**WORK INSTRUCTIONS**
Could you restate the entries word for word, without the images?

**DATASET RECORDS**
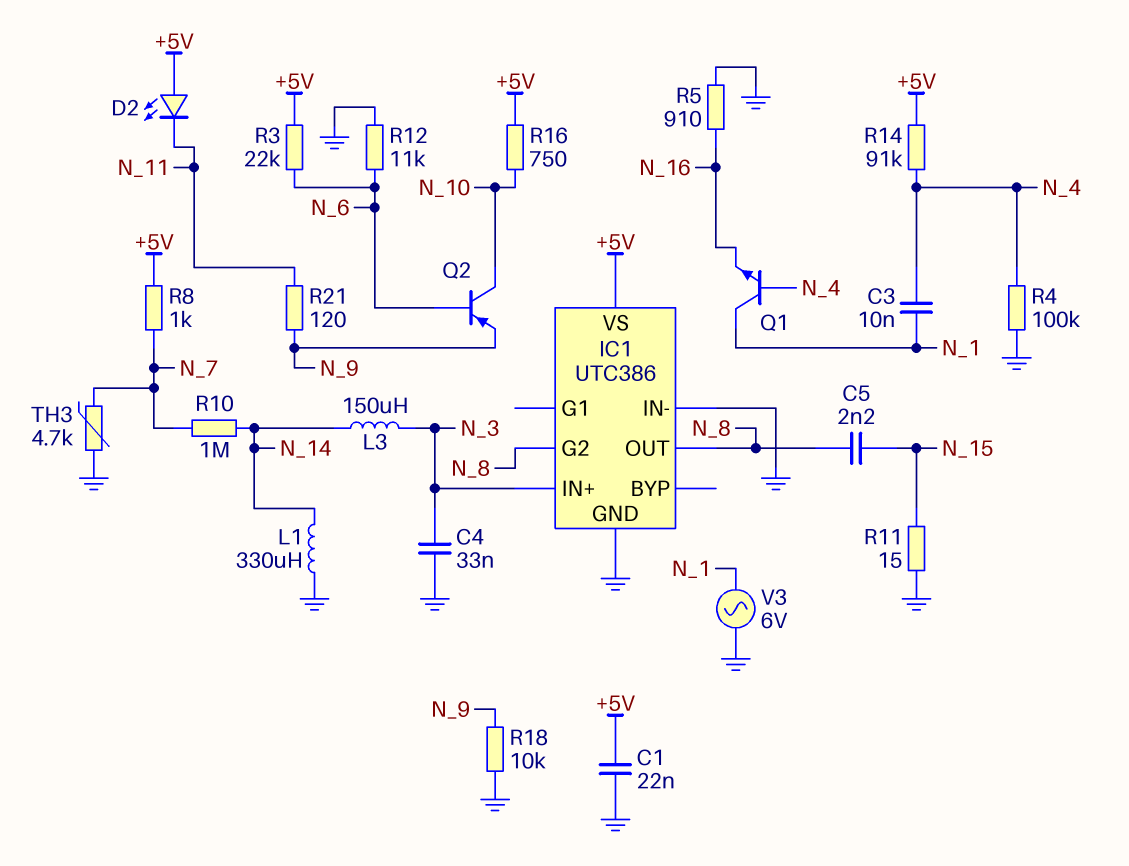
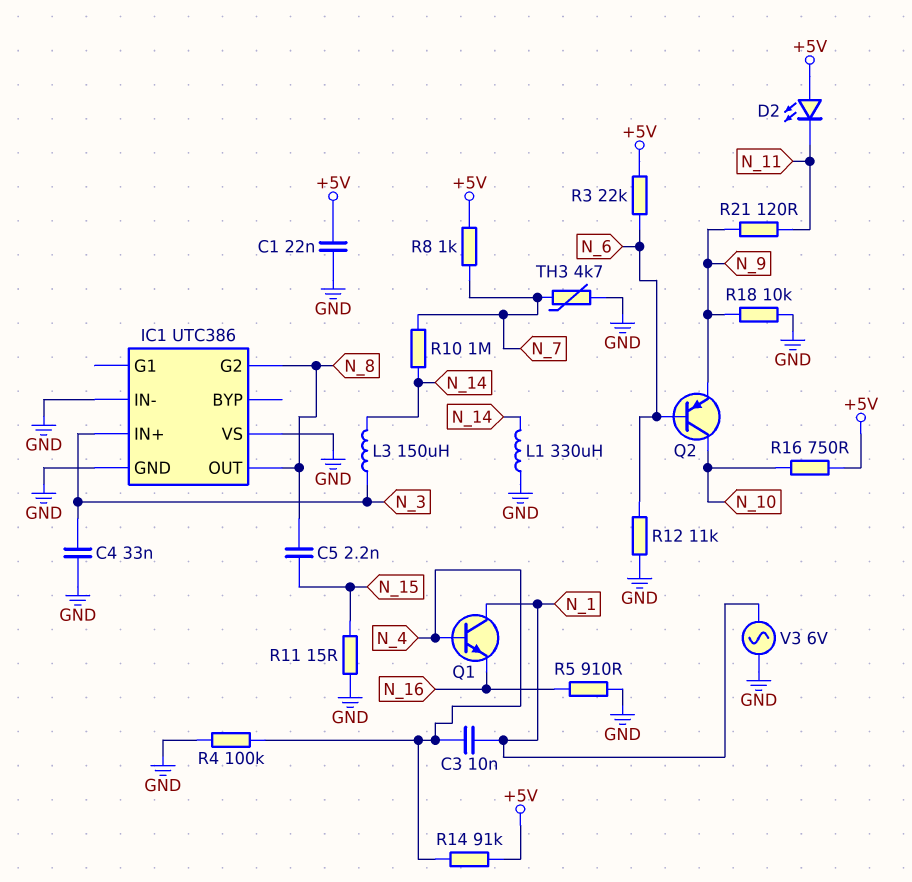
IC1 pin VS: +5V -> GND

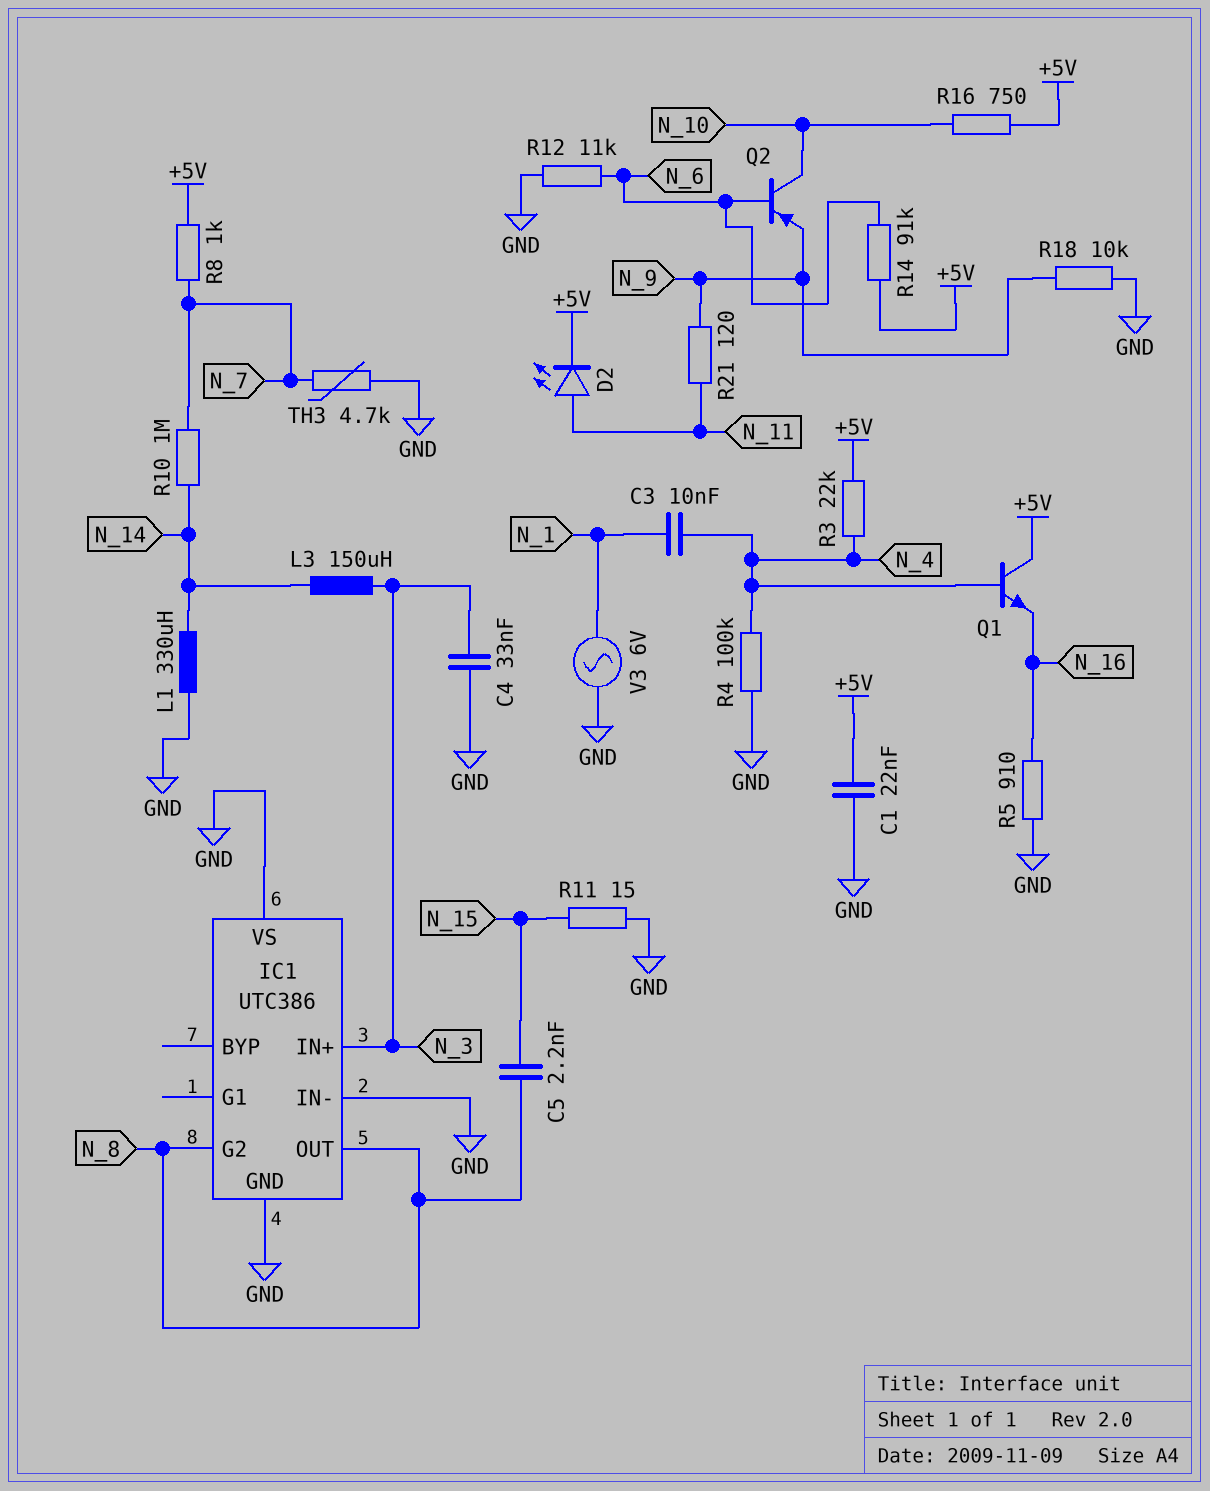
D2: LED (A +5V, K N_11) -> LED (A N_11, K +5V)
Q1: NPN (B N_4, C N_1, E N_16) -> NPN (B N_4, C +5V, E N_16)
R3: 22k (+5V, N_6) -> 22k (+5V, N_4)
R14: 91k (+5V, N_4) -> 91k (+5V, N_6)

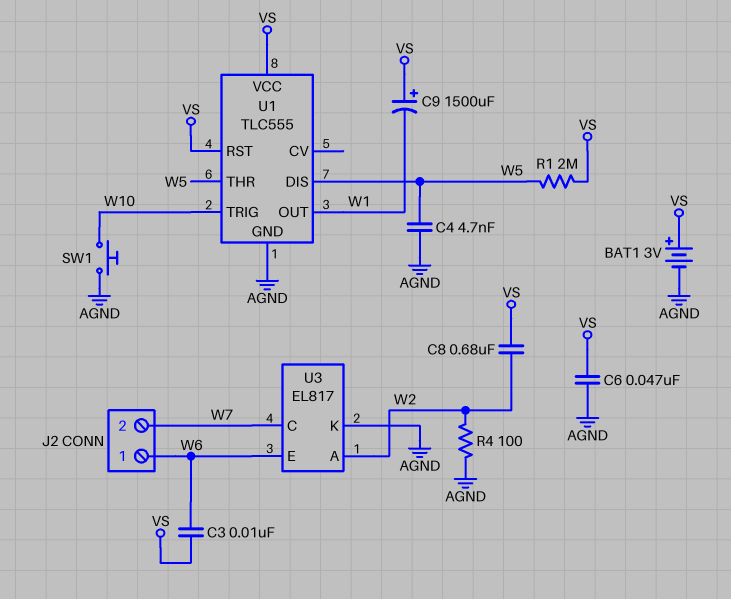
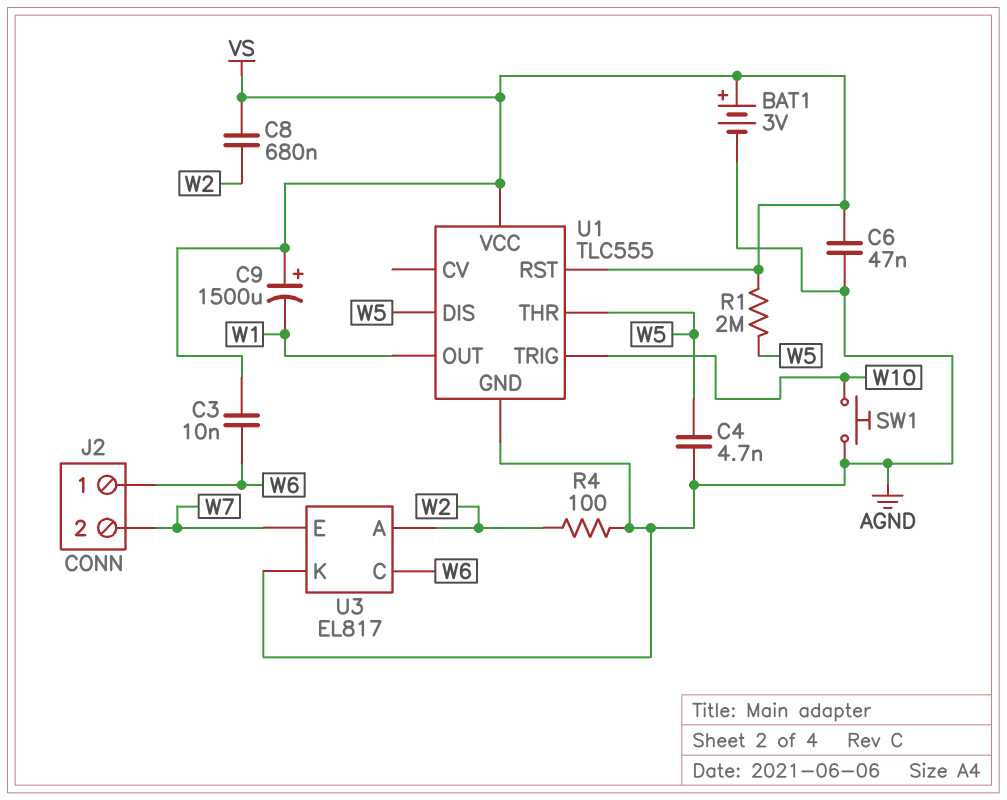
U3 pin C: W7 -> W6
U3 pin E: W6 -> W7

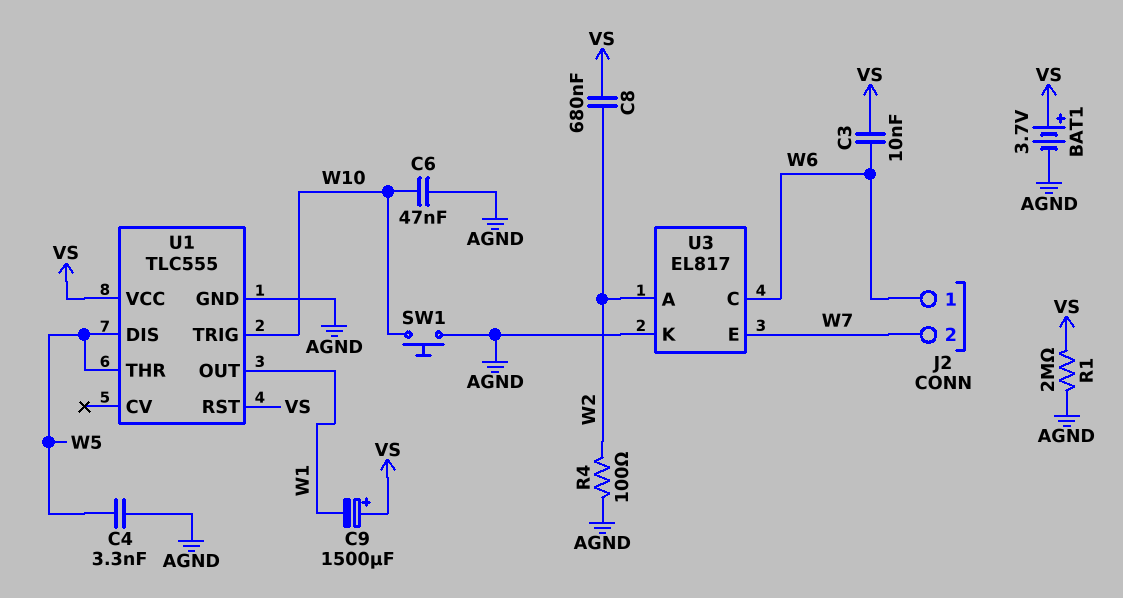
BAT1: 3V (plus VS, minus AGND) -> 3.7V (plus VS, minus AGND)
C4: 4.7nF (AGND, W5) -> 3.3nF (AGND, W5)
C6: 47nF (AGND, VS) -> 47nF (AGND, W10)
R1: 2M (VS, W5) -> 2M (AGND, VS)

**EXERCISE ANSWER**
IC1 pin VS: +5V -> GND

D2: LED (A +5V, K N_11) -> LED (A N_11, K +5V)
Q1: NPN (B N_4, C N_1, E N_16) -> NPN (B N_4, C +5V, E N_16)
R3: 22k (+5V, N_6) -> 22k (+5V, N_4)
R14: 91k (+5V, N_4) -> 91k (+5V, N_6)

U3 pin C: W7 -> W6
U3 pin E: W6 -> W7

BAT1: 3V (plus VS, minus AGND) -> 3.7V (plus VS, minus AGND)
C4: 4.7nF (AGND, W5) -> 3.3nF (AGND, W5)
C6: 47nF (AGND, VS) -> 47nF (AGND, W10)
R1: 2M (VS, W5) -> 2M (AGND, VS)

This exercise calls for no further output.